* Work to complete:
Transcribe only the lines in the data below falling between the line with "R2: 3.3 (N_2, U2/GP0) -> 3.3 (+9V, U2/GP0)" and the line with "H1: lamp (+9V, N_1) -> lamp (N_1, N_2)", including those two lines, and leave out any picture.

* Data:
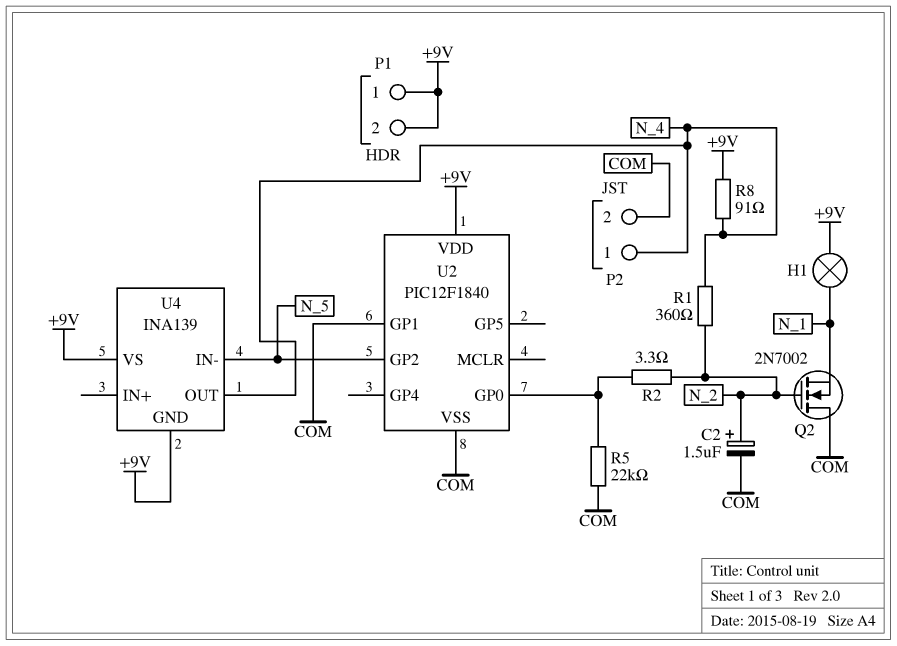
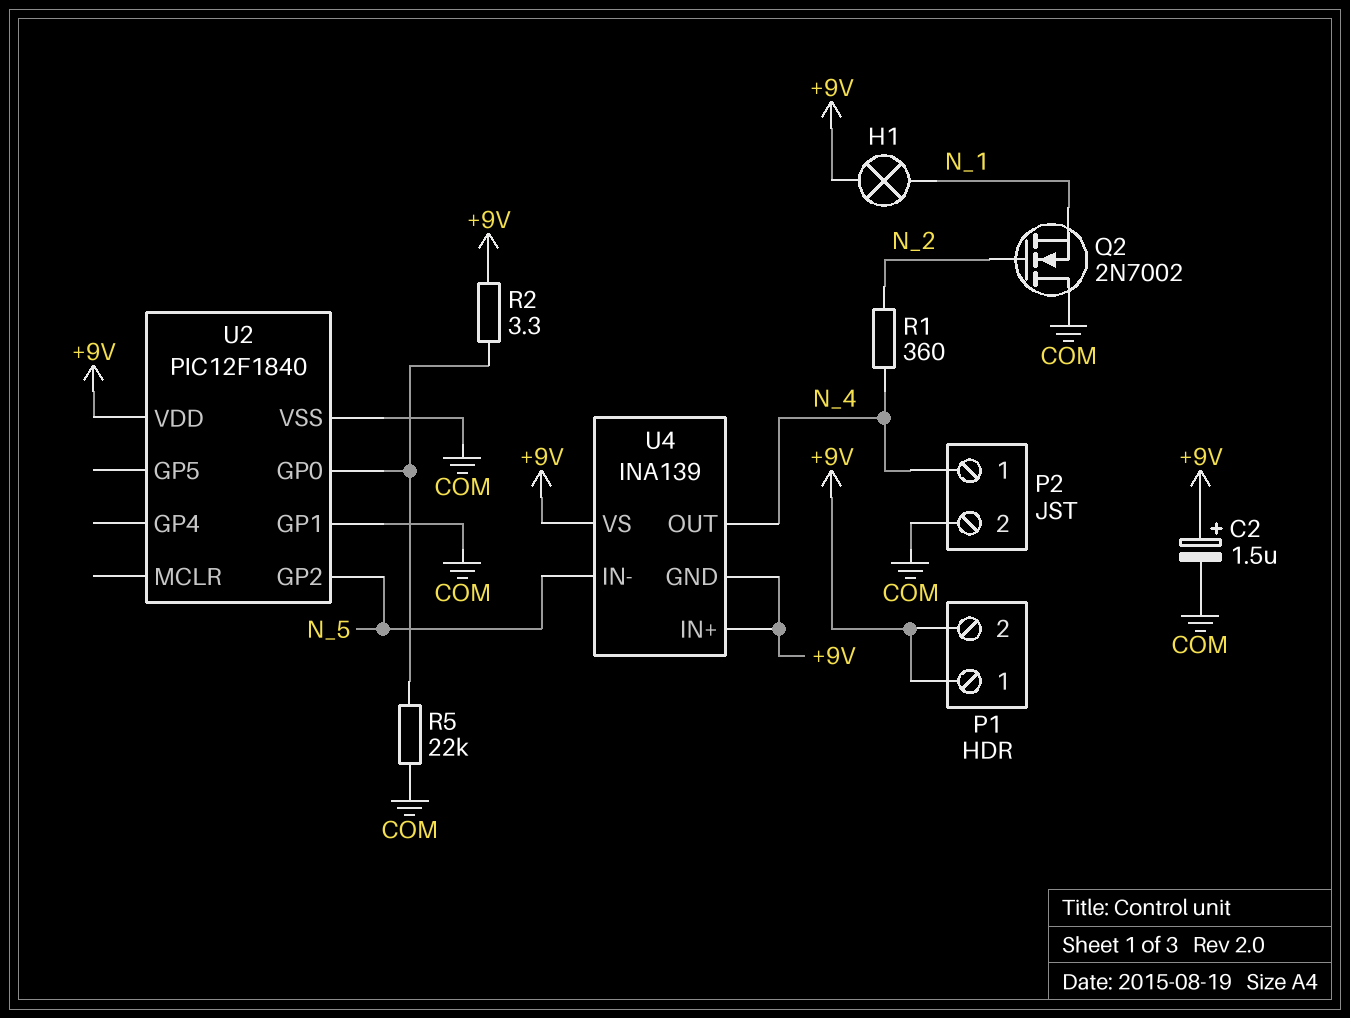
C2: 1.5uF (plus N_2, minus COM) -> 1.5uF (plus +9V, minus COM)
R2: 3.3 (N_2, U2/GP0) -> 3.3 (+9V, U2/GP0)
R8: 91 (+9V, N_4) -> none
U4 pin IN+: none -> +9V

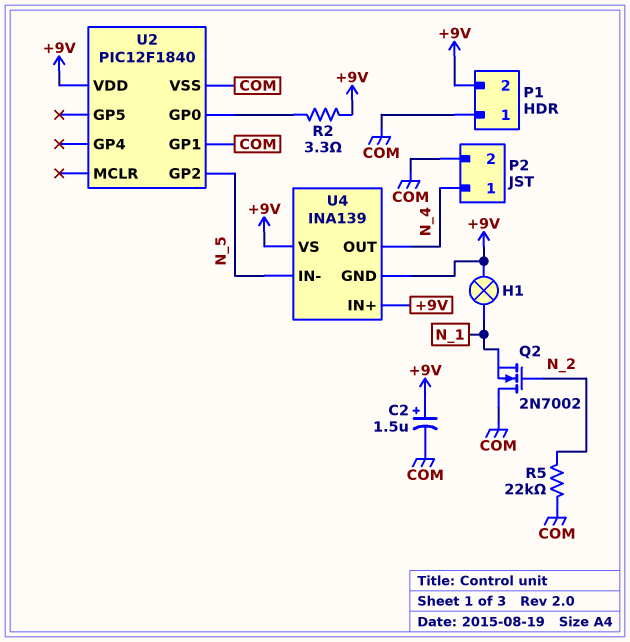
P1 pin 1: +9V -> COM
R1: 360 (N_2, N_4) -> none
R5: 22k (COM, U2/GP0) -> 22k (COM, N_2)

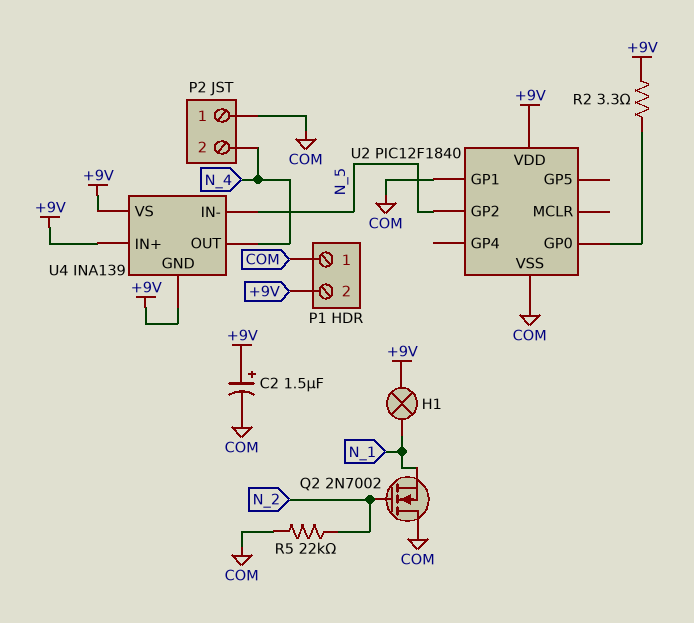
P2 pin 1: N_4 -> COM
P2 pin 2: COM -> N_4

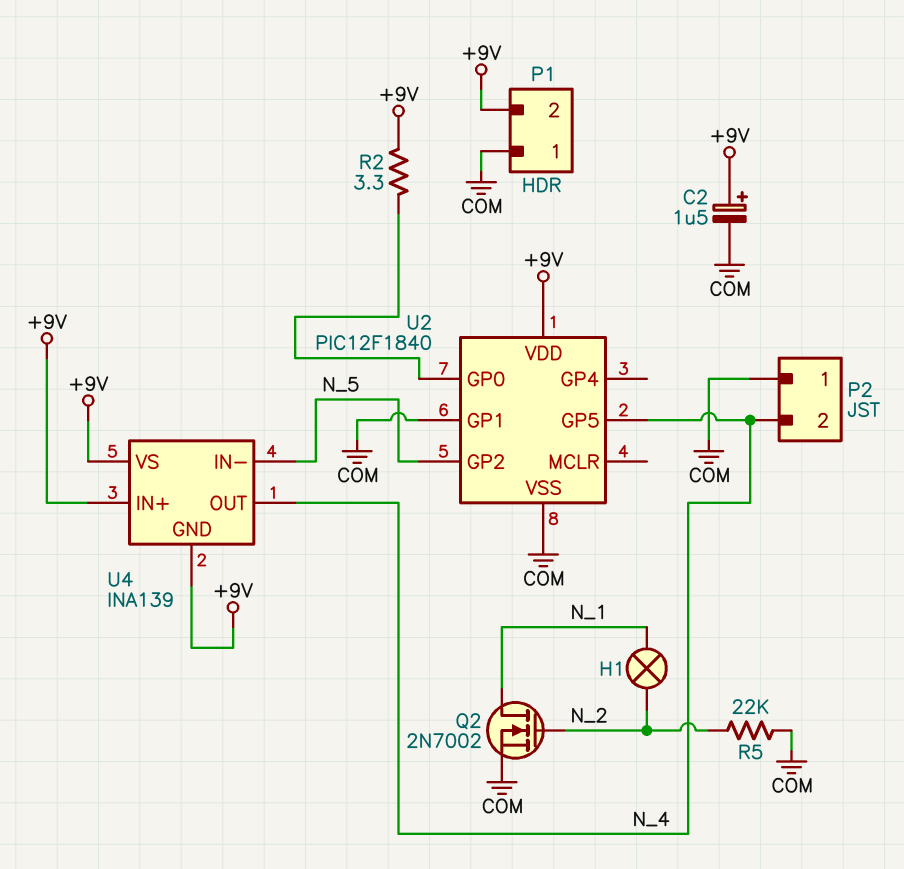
H1: lamp (+9V, N_1) -> lamp (N_1, N_2)
Q2: NMOS 2N7002 (G N_2, D COM, S N_1) -> NMOS 2N7002 (G N_2, D N_1, S COM)
U2 pin GP5: none -> N_4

* Task result:
R2: 3.3 (N_2, U2/GP0) -> 3.3 (+9V, U2/GP0)
R8: 91 (+9V, N_4) -> none
U4 pin IN+: none -> +9V

P1 pin 1: +9V -> COM
R1: 360 (N_2, N_4) -> none
R5: 22k (COM, U2/GP0) -> 22k (COM, N_2)

P2 pin 1: N_4 -> COM
P2 pin 2: COM -> N_4

H1: lamp (+9V, N_1) -> lamp (N_1, N_2)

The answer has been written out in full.